**Task data**

+++

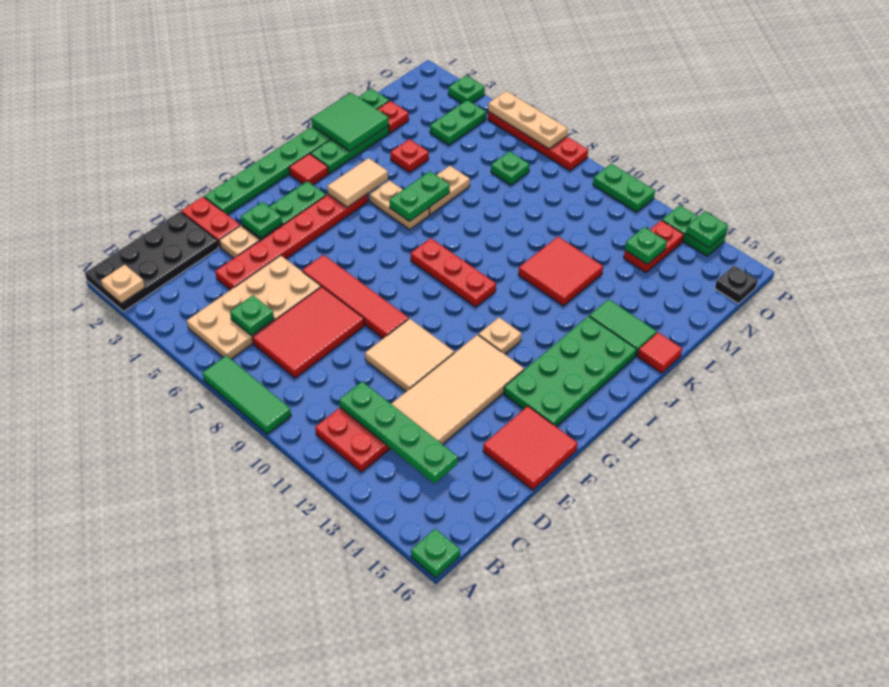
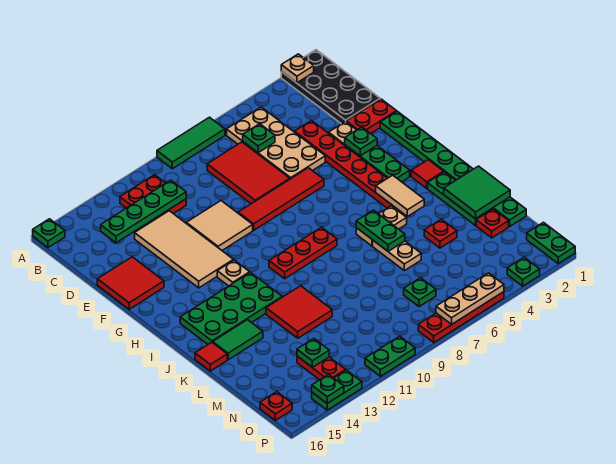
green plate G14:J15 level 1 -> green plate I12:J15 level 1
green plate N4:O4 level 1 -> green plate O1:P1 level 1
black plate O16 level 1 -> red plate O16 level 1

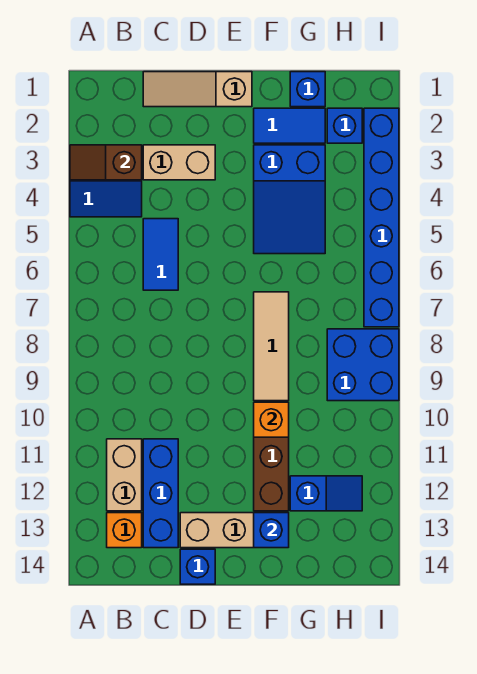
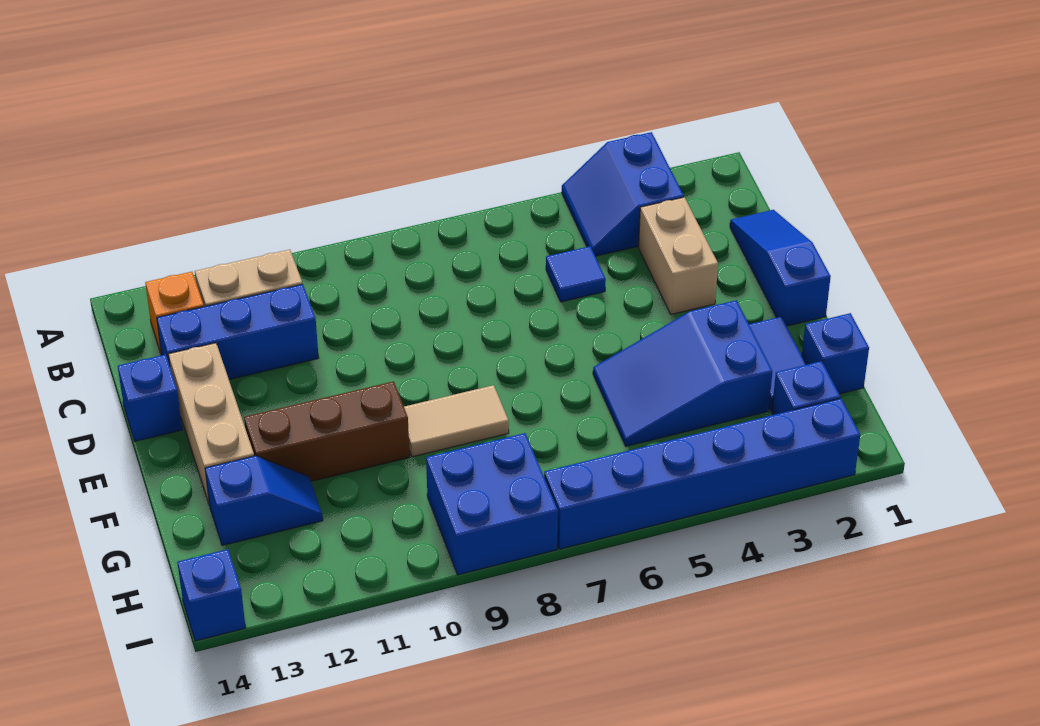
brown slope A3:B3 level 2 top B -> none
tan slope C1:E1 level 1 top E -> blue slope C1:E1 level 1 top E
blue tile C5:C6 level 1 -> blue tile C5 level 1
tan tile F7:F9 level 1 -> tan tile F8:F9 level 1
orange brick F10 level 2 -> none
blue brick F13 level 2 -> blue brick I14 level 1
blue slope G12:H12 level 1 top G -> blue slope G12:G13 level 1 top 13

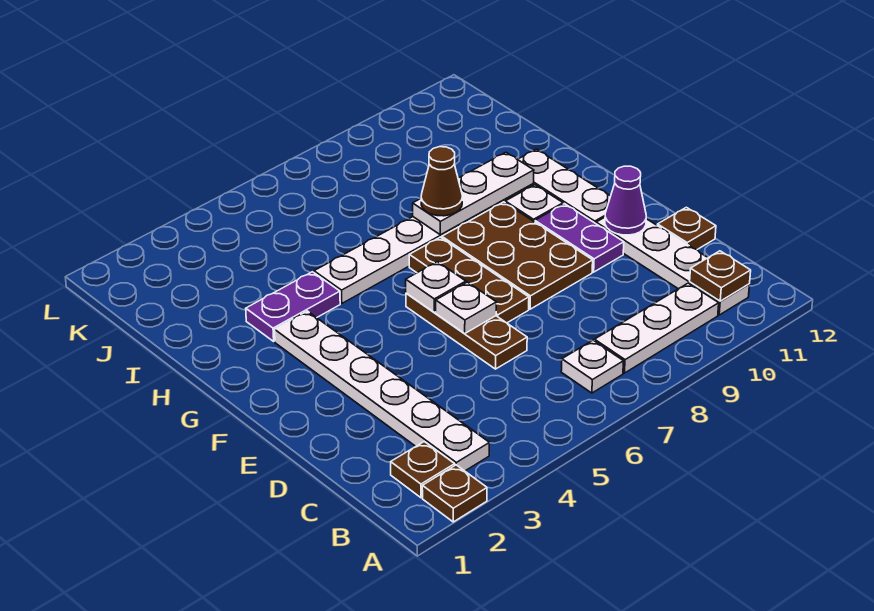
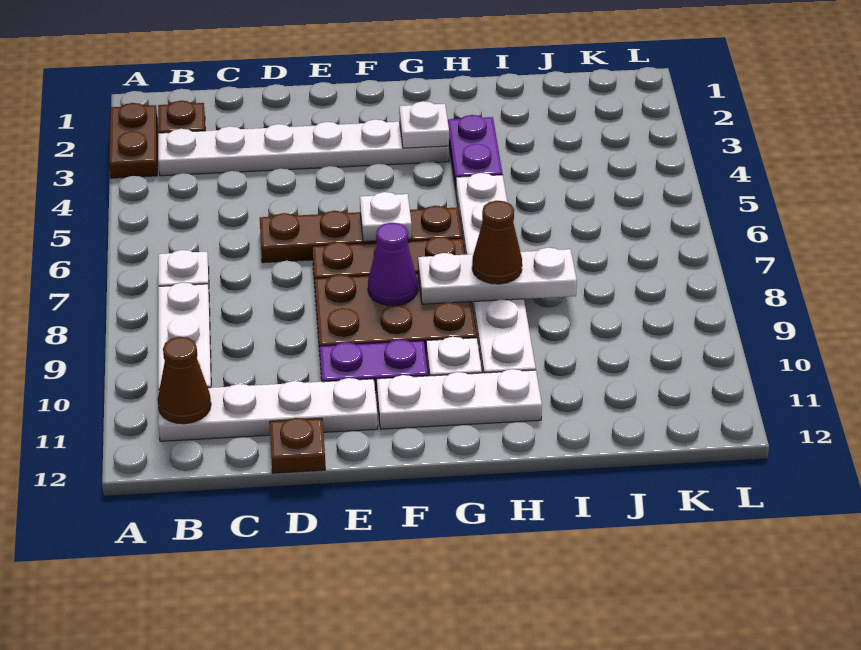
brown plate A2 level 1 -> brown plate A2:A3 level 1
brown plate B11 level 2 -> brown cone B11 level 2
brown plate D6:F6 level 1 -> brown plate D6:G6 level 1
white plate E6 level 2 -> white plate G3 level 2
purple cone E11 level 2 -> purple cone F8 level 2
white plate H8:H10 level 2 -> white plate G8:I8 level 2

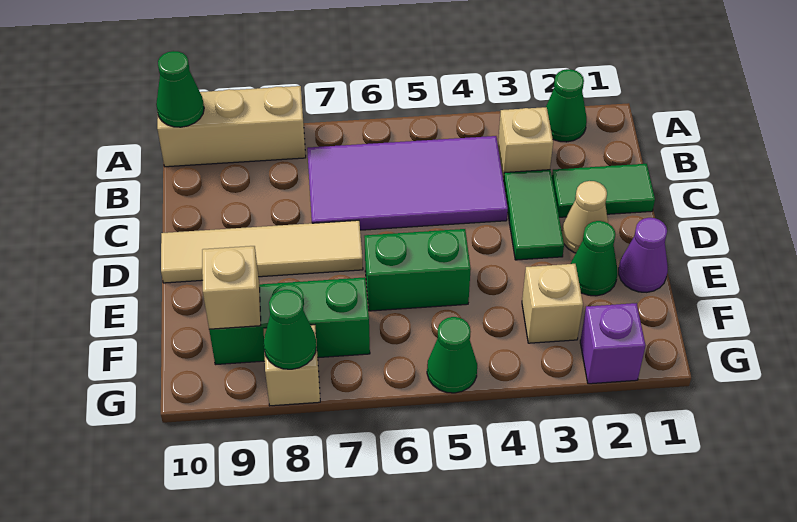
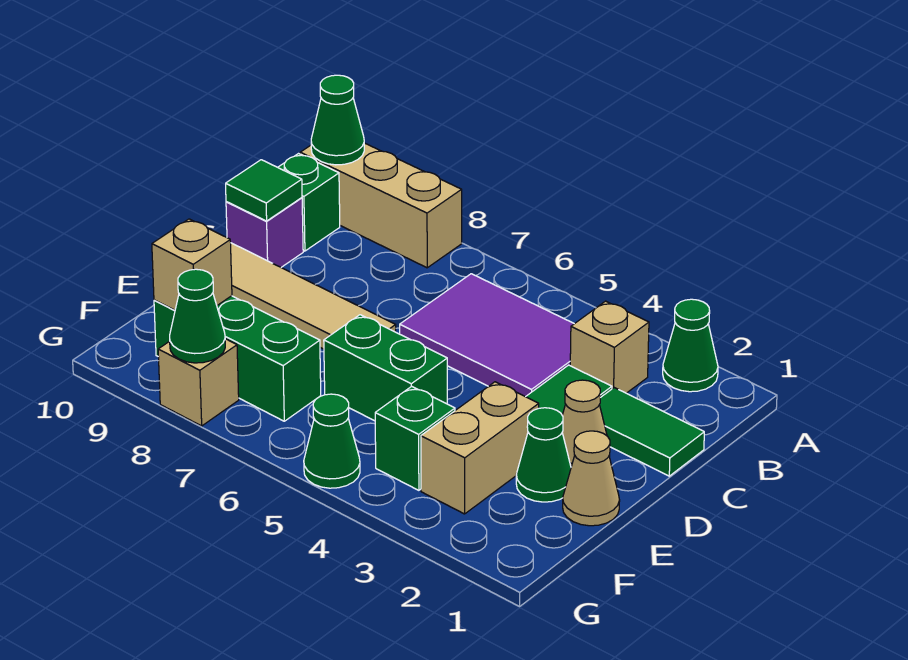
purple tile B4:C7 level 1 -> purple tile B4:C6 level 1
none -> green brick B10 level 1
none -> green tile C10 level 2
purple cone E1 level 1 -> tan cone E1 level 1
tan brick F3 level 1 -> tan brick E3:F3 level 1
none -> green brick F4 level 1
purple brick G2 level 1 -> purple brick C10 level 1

+++

**Task description**
Write down only the closing run of lines: the one containing "none -> green brick B10 level 1" and every line after it to the end of the entries, exactly.

**Result of this exercise**
none -> green brick B10 level 1
none -> green tile C10 level 2
purple cone E1 level 1 -> tan cone E1 level 1
tan brick F3 level 1 -> tan brick E3:F3 level 1
none -> green brick F4 level 1
purple brick G2 level 1 -> purple brick C10 level 1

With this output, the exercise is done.